_Information supplied:_
▼▼▼

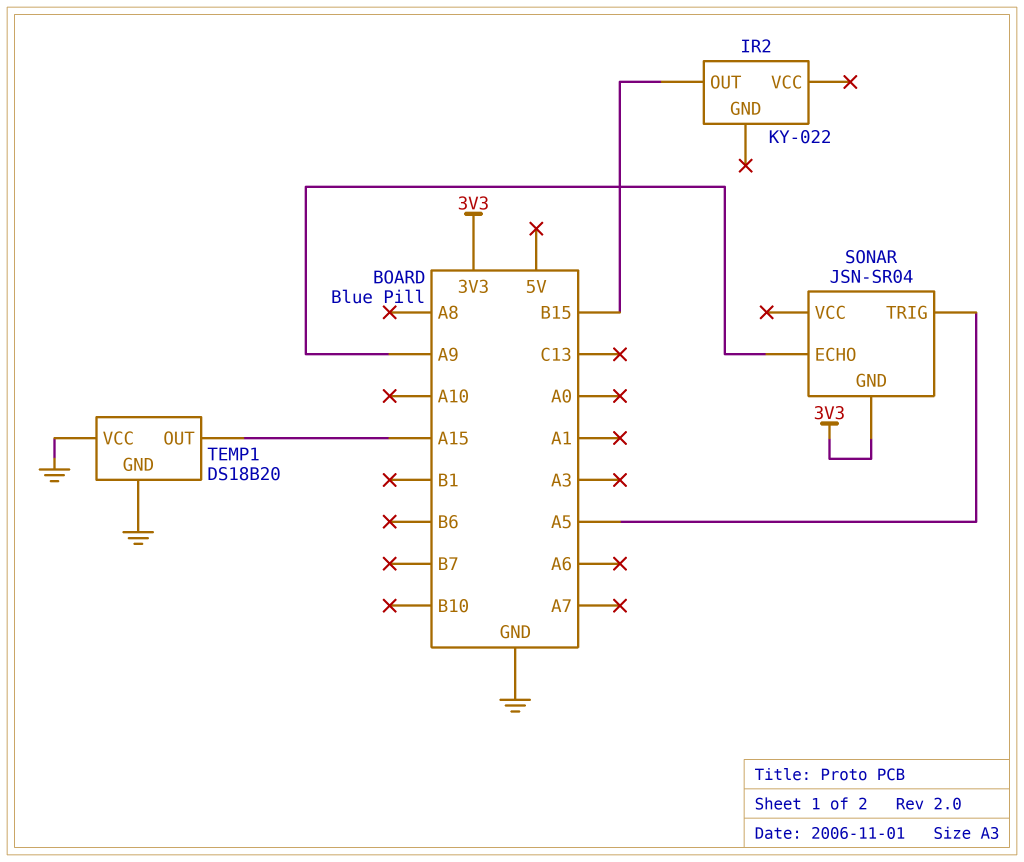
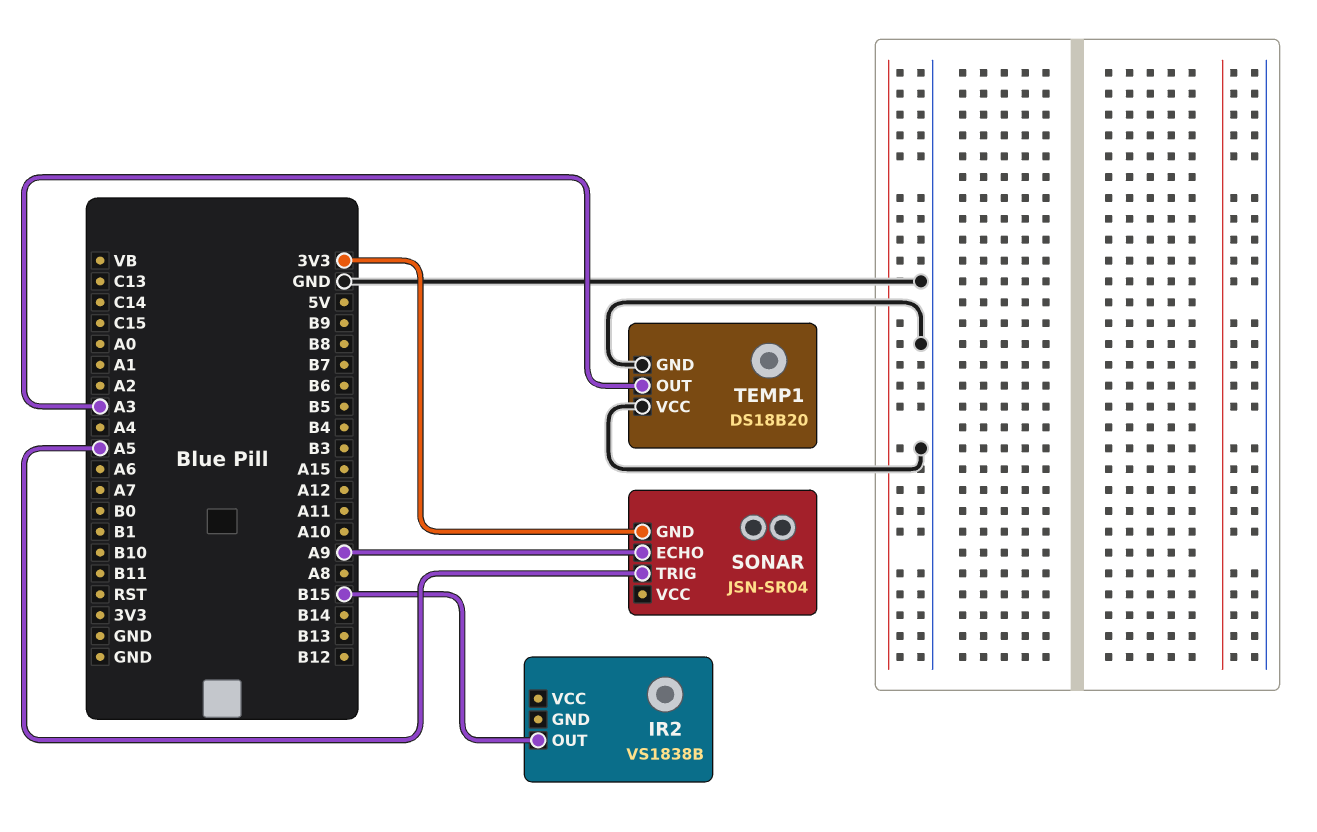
IR2: KY-022 -> VS1838B
TEMP1 pin OUT: A15 -> A3

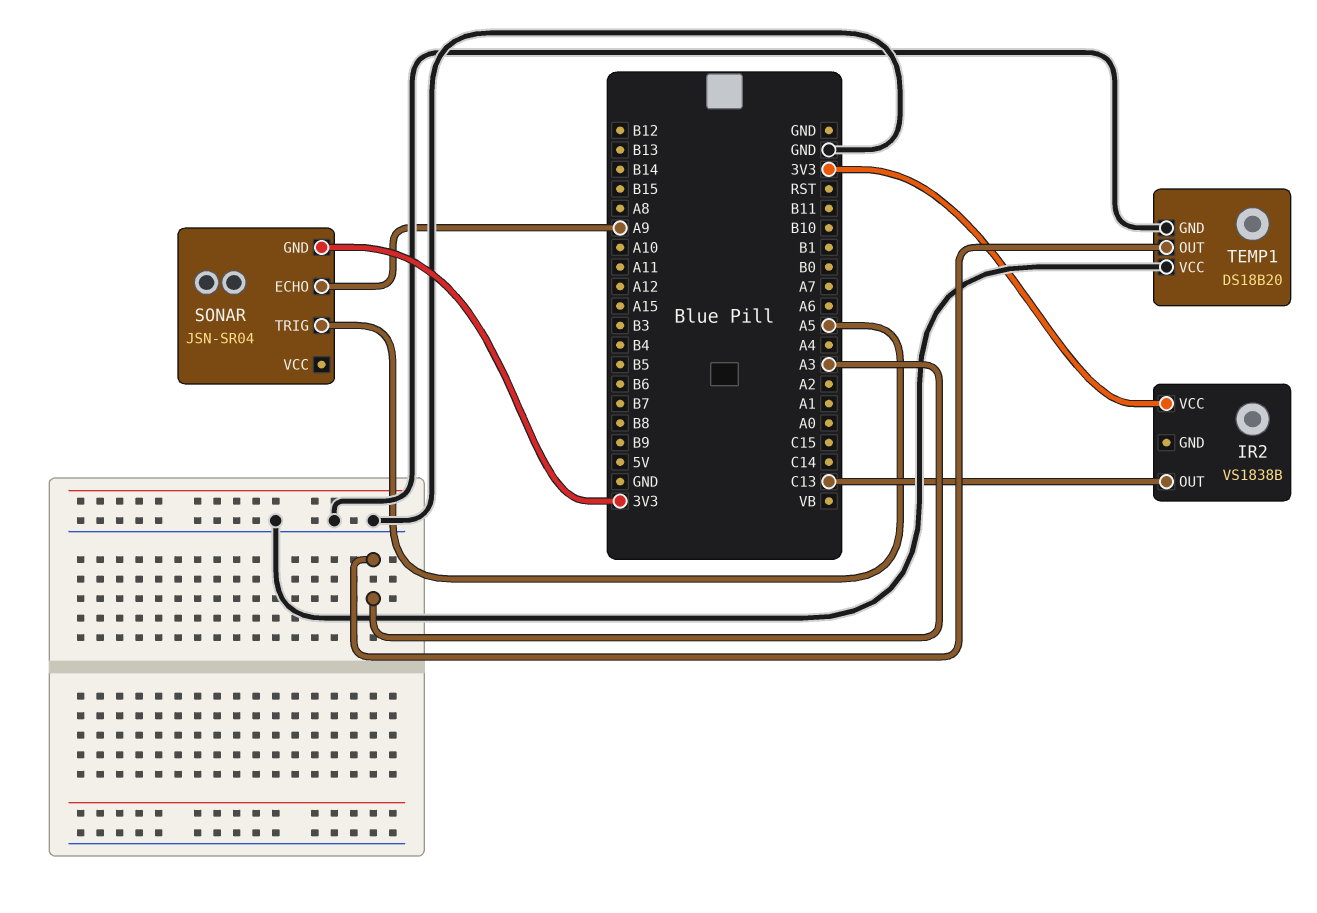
IR2 pin OUT: B15 -> C13
IR2 pin VCC: none -> 3V3

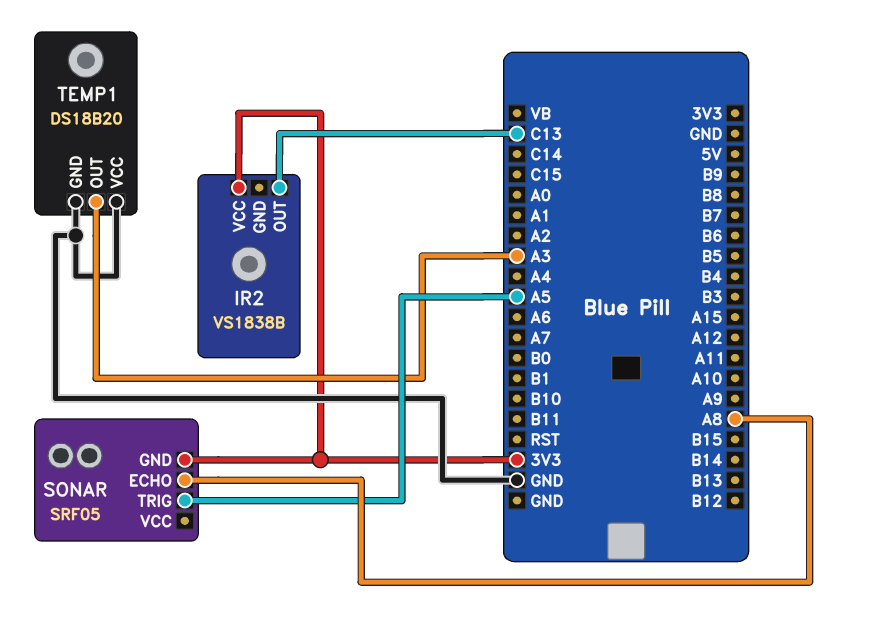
SONAR: JSN-SR04 -> SRF05
SONAR pin ECHO: A9 -> A8

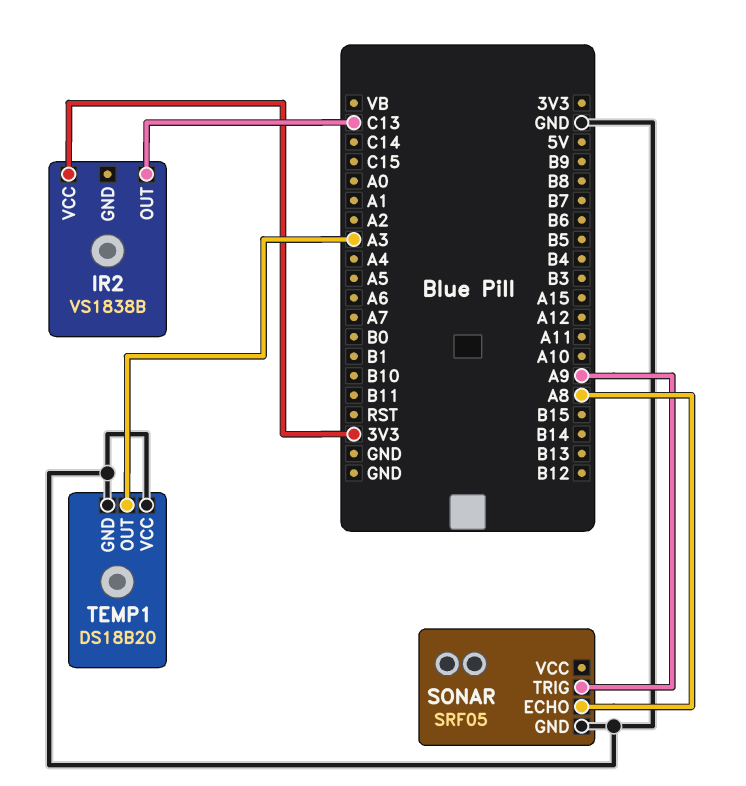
SONAR pin GND: 3V3 -> GND
SONAR pin TRIG: A5 -> A9

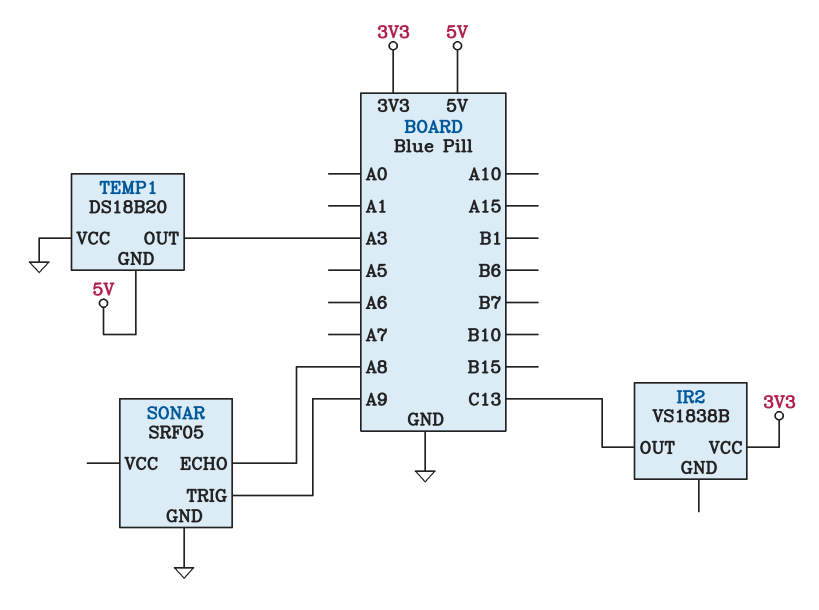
TEMP1 pin GND: GND -> 5V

▲▲▲

Set the entries down again exactly. Do not include the images.

_Answer space:_
IR2: KY-022 -> VS1838B
TEMP1 pin OUT: A15 -> A3

IR2 pin OUT: B15 -> C13
IR2 pin VCC: none -> 3V3

SONAR: JSN-SR04 -> SRF05
SONAR pin ECHO: A9 -> A8

SONAR pin GND: 3V3 -> GND
SONAR pin TRIG: A5 -> A9

TEMP1 pin GND: GND -> 5V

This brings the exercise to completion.